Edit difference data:

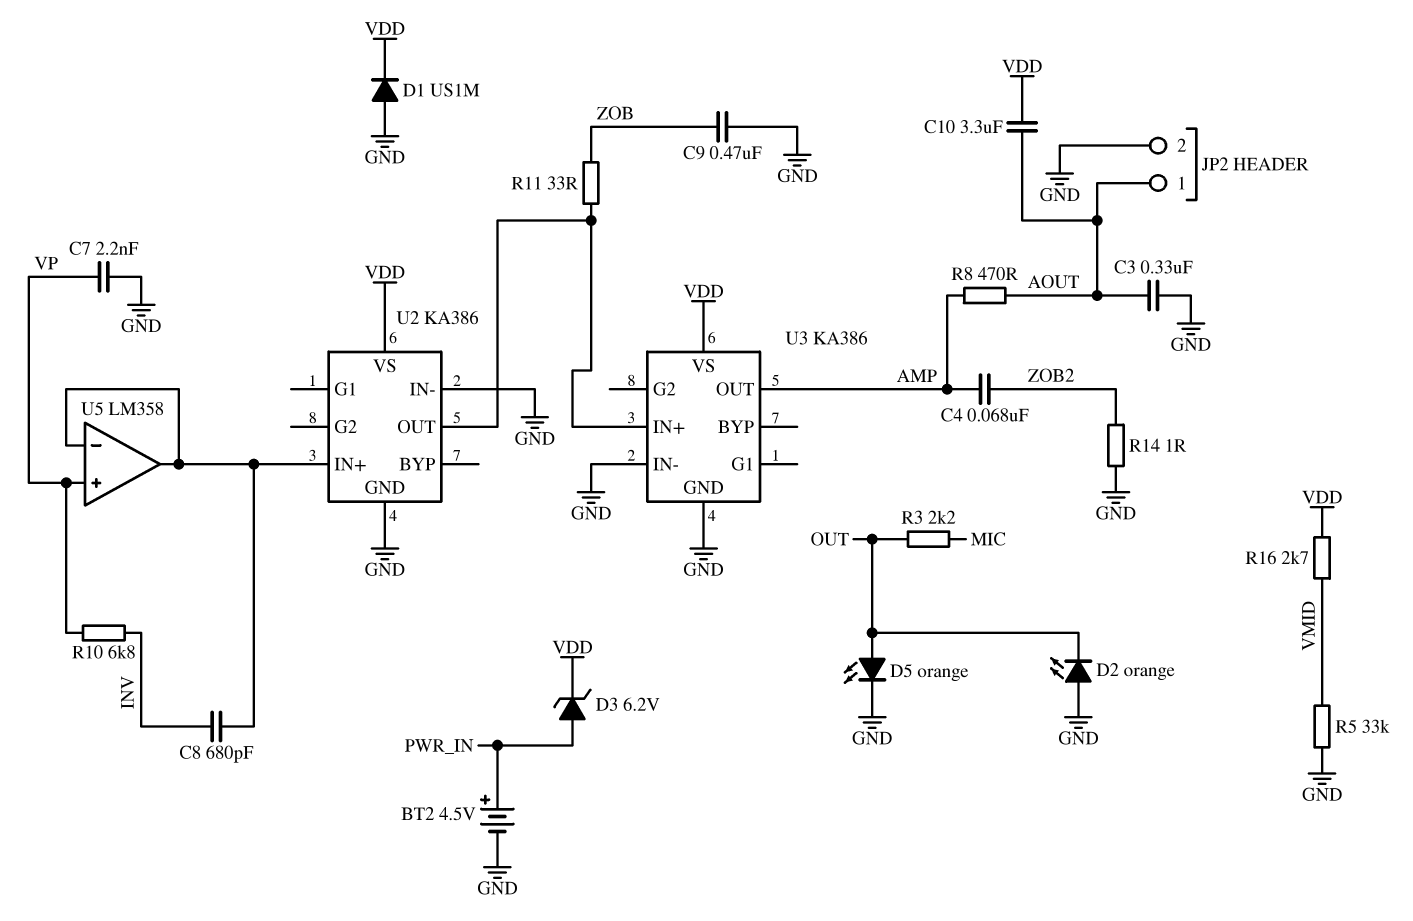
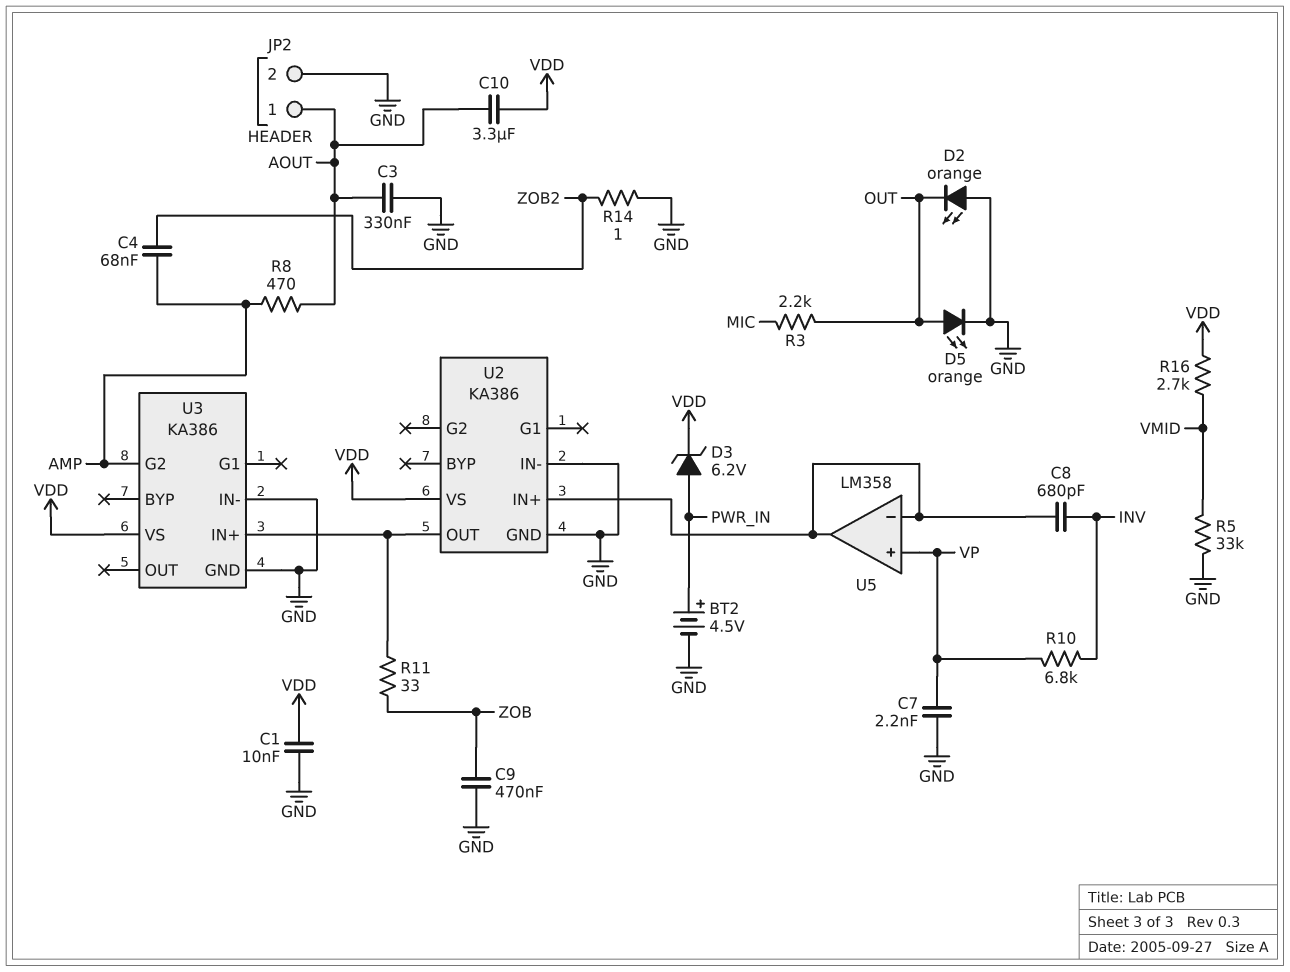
C1: none -> 10nF (GND, VDD)
D1: diode US1M (A GND, K VDD) -> none
U3 pin G2: none -> AMP
U3 pin OUT: AMP -> none

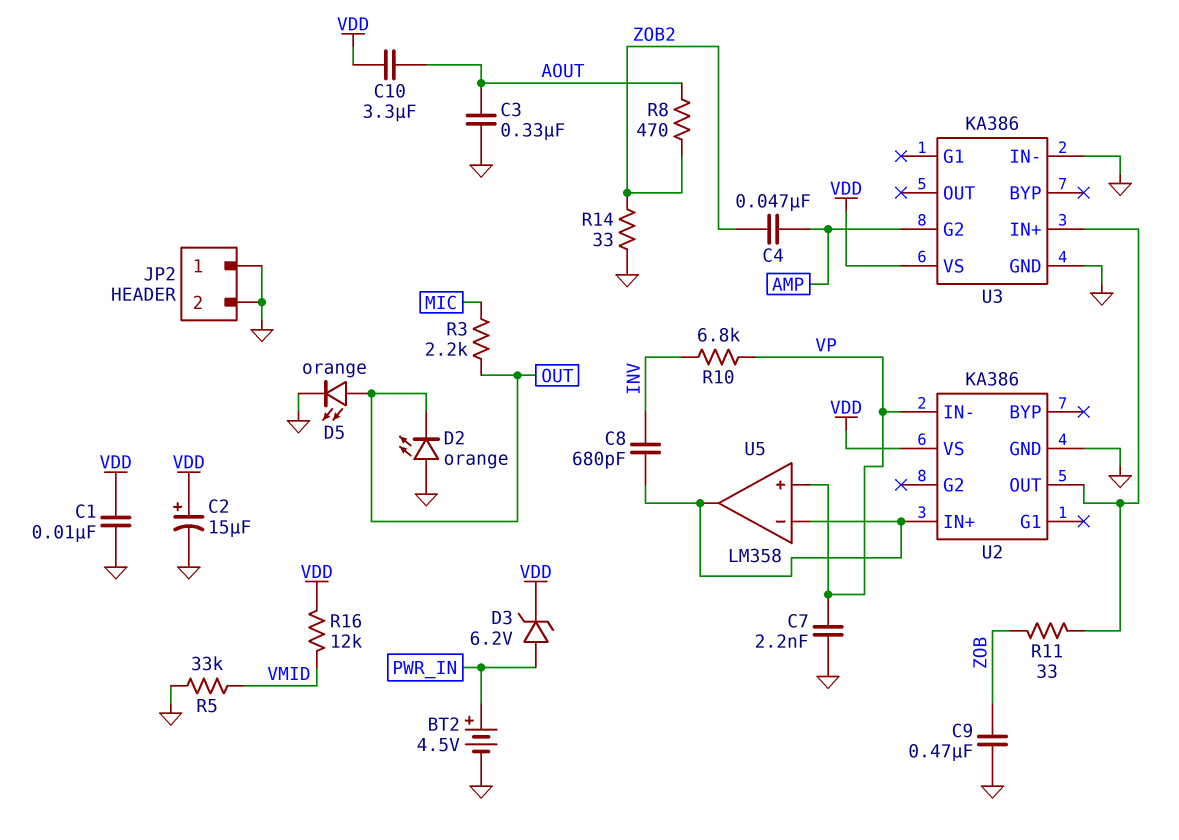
C2: none -> 15uF (plus VDD, minus GND)
C4: 68nF (AMP, ZOB2) -> 47nF (AMP, ZOB2)
JP2 pin 1: AOUT -> GND
R8: 470 (AMP, AOUT) -> 470 (AOUT, ZOB2)
R14: 1 (GND, ZOB2) -> 33 (GND, ZOB2)
R16: 2.7k (VDD, VMID) -> 12k (VDD, VMID)
U2 pin IN-: GND -> VP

What is needed - Reproduce the records above exactly, but only from the line containing "D1: diode US1M (A GND, K VDD) -> none" through the last line, both included, and without any pictures.

Answer to this problem -
D1: diode US1M (A GND, K VDD) -> none
U3 pin G2: none -> AMP
U3 pin OUT: AMP -> none

C2: none -> 15uF (plus VDD, minus GND)
C4: 68nF (AMP, ZOB2) -> 47nF (AMP, ZOB2)
JP2 pin 1: AOUT -> GND
R8: 470 (AMP, AOUT) -> 470 (AOUT, ZOB2)
R14: 1 (GND, ZOB2) -> 33 (GND, ZOB2)
R16: 2.7k (VDD, VMID) -> 12k (VDD, VMID)
U2 pin IN-: GND -> VP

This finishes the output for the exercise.